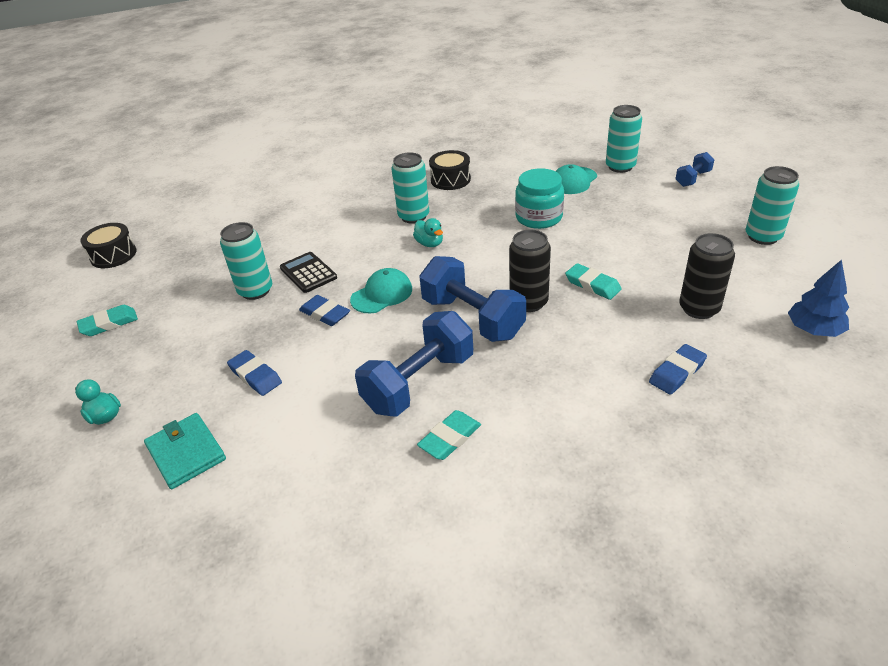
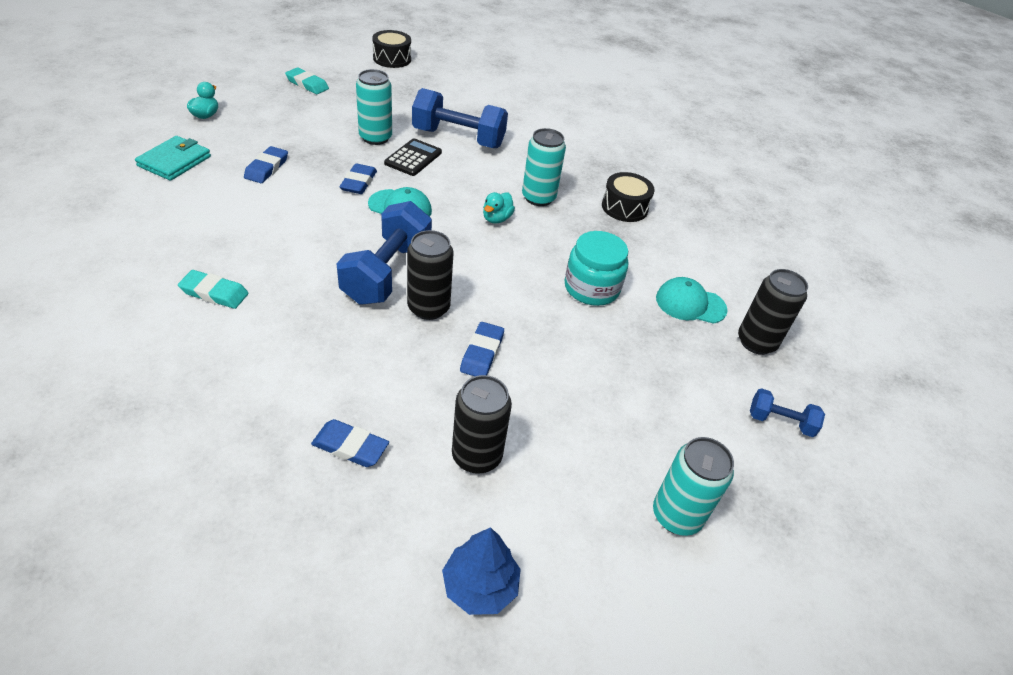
camera: 55 degrees right, 5 degrees up
(419, 383) = (282, 259): blue dumbbell -> blue dumbbell (458, 138)
(592, 285) = (482, 353): turquoise eraser -> blue eraser
(620, 167) = (756, 342): turquoise can -> black can

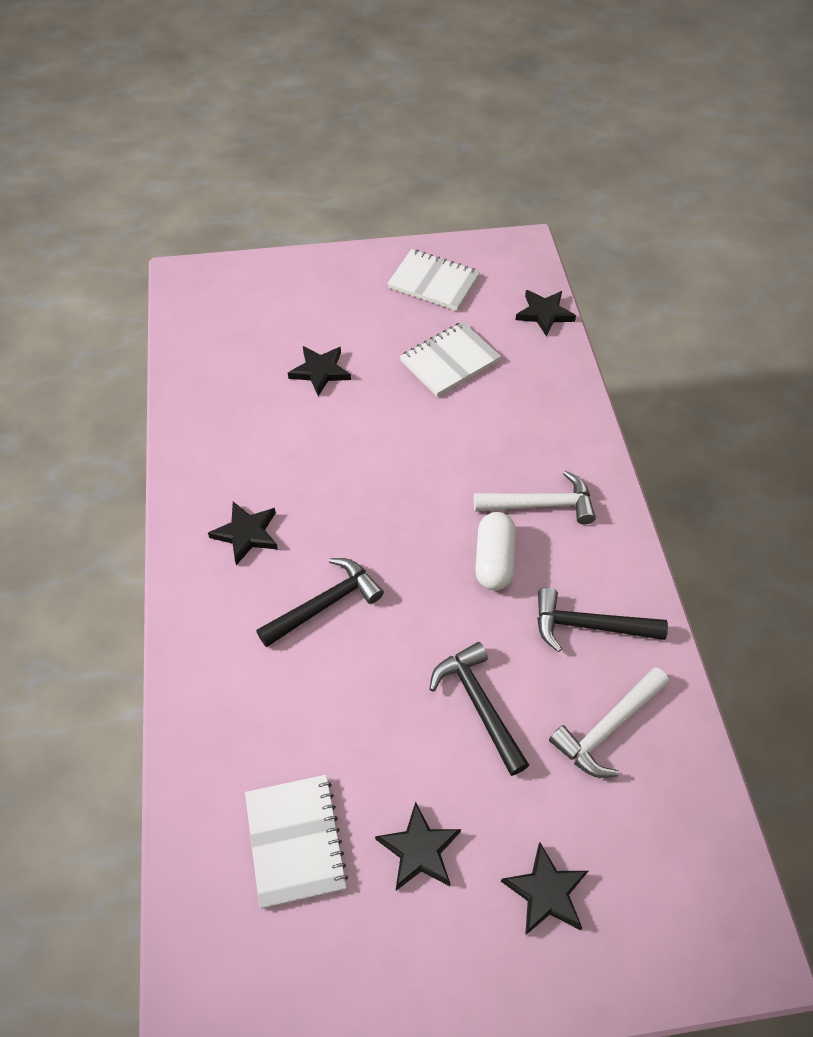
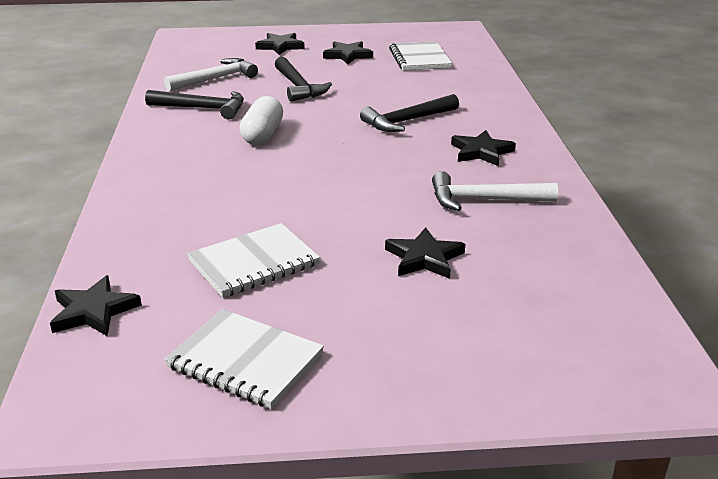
camera: 175 degrees left, 25 degrees down
(540, 505) = (205, 159): white hammer -> white hammer (484, 200)

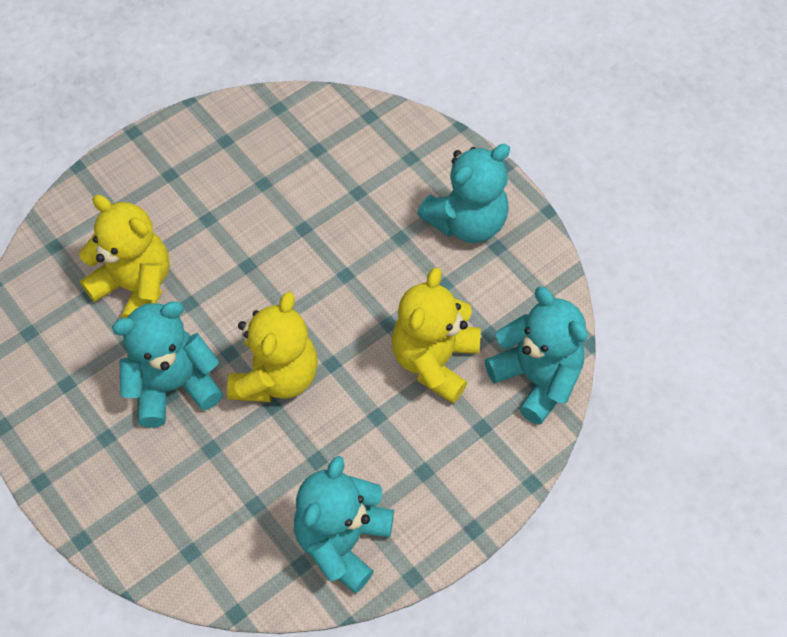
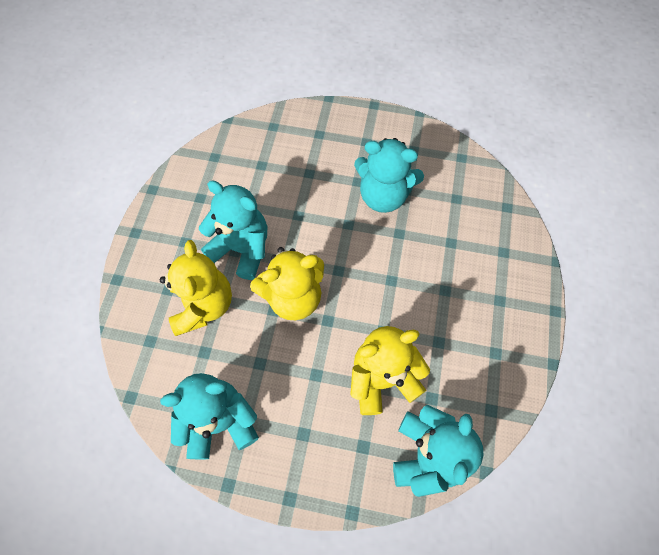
camera: 50 degrees right, 5 degrees up
(135, 287) = (284, 182): yellow teddy bear -> yellow teddy bear (203, 305)
(467, 222) = (494, 320): turquoise teddy bear -> turquoise teddy bear (383, 195)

** Problem to solve **
Every entry above needs to be copied exactly, and no pictures go with it.

** Response to the exercise **
camera: 55 degrees right, 5 degrees up
(419, 383) = (282, 259): blue dumbbell -> blue dumbbell (458, 138)
(592, 285) = (482, 353): turquoise eraser -> blue eraser
(620, 167) = (756, 342): turquoise can -> black can

camera: 175 degrees left, 25 degrees down
(540, 505) = (205, 159): white hammer -> white hammer (484, 200)

camera: 50 degrees right, 5 degrees up
(135, 287) = (284, 182): yellow teddy bear -> yellow teddy bear (203, 305)
(467, 222) = (494, 320): turquoise teddy bear -> turquoise teddy bear (383, 195)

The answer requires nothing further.